# TRY IT
Look through the material below. Return exactly the lines from the one with "pink brick D14" through the one with "red brick G10", both included.

# DATA TO PROCESS
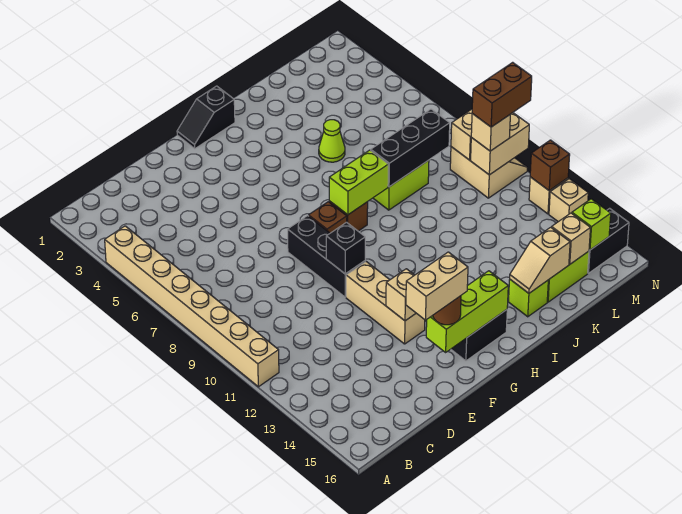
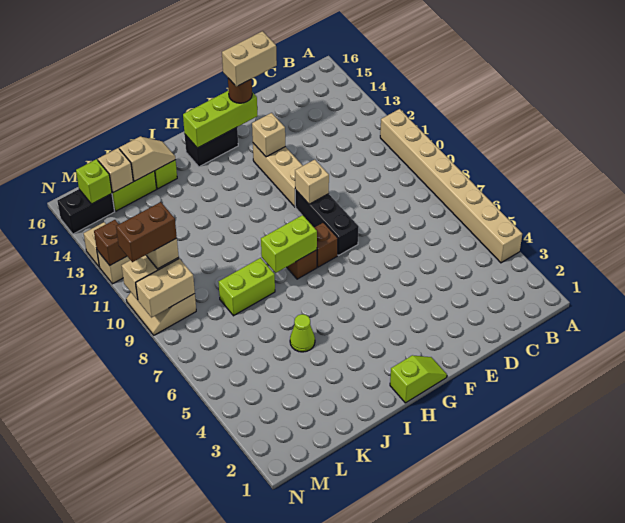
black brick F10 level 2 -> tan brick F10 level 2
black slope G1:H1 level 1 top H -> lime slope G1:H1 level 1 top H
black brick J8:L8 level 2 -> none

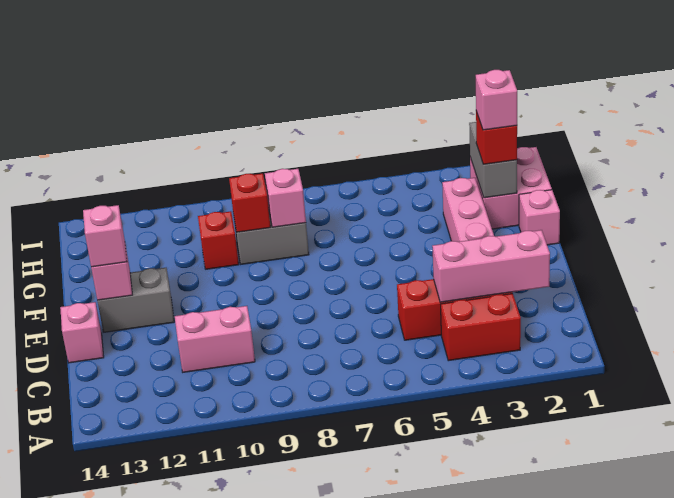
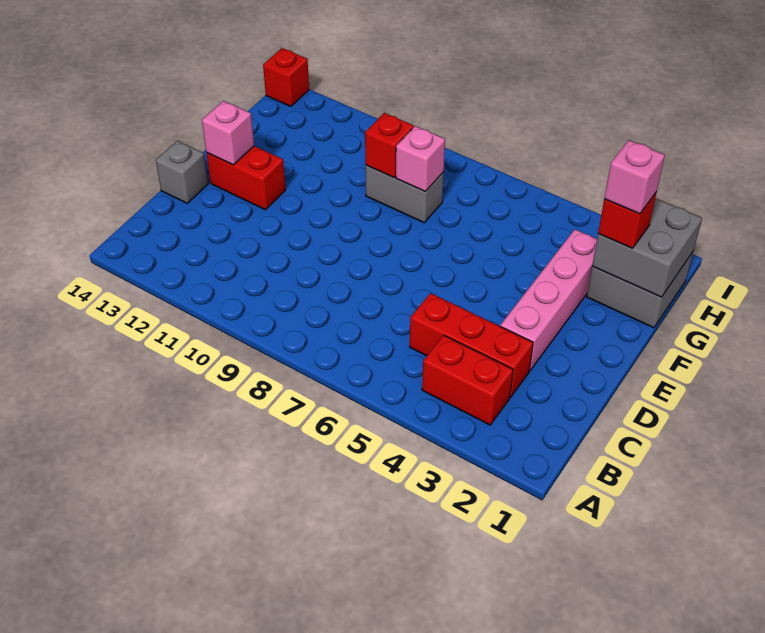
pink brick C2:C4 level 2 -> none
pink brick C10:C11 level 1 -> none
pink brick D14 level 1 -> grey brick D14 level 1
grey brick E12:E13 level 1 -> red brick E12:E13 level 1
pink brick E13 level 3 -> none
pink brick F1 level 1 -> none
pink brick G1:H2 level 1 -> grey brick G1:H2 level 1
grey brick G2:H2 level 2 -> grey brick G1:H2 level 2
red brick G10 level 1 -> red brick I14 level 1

* * *

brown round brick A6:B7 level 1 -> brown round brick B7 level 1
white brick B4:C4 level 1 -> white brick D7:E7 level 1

...

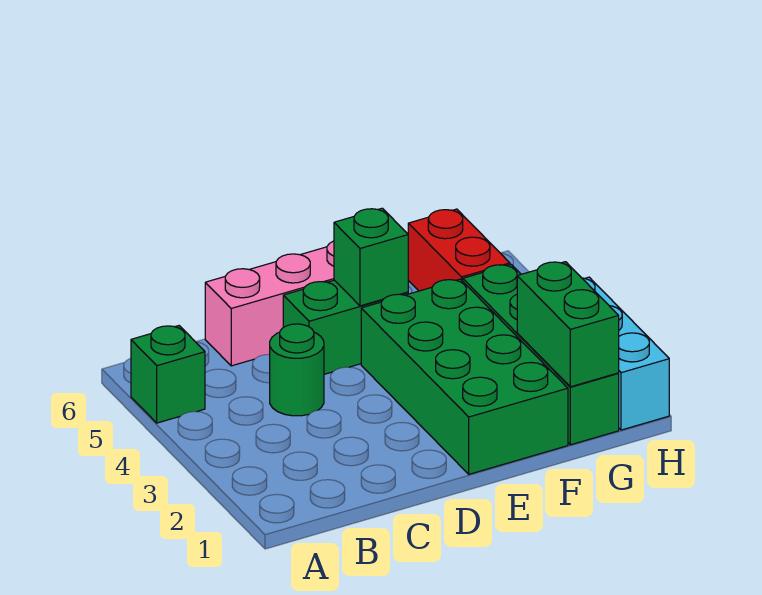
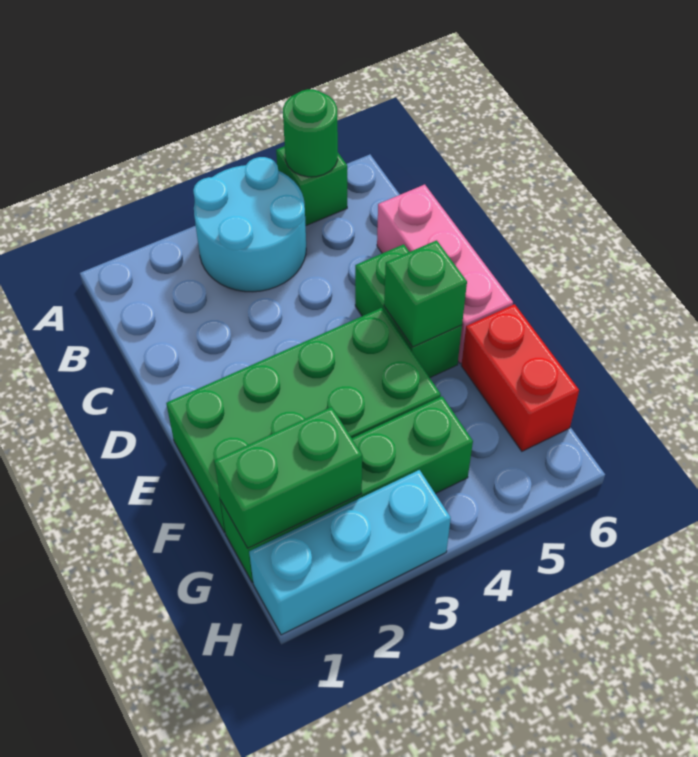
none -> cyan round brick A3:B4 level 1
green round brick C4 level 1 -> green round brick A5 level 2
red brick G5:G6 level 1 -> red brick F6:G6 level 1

# EXERCISE RESULT
pink brick D14 level 1 -> grey brick D14 level 1
grey brick E12:E13 level 1 -> red brick E12:E13 level 1
pink brick E13 level 3 -> none
pink brick F1 level 1 -> none
pink brick G1:H2 level 1 -> grey brick G1:H2 level 1
grey brick G2:H2 level 2 -> grey brick G1:H2 level 2
red brick G10 level 1 -> red brick I14 level 1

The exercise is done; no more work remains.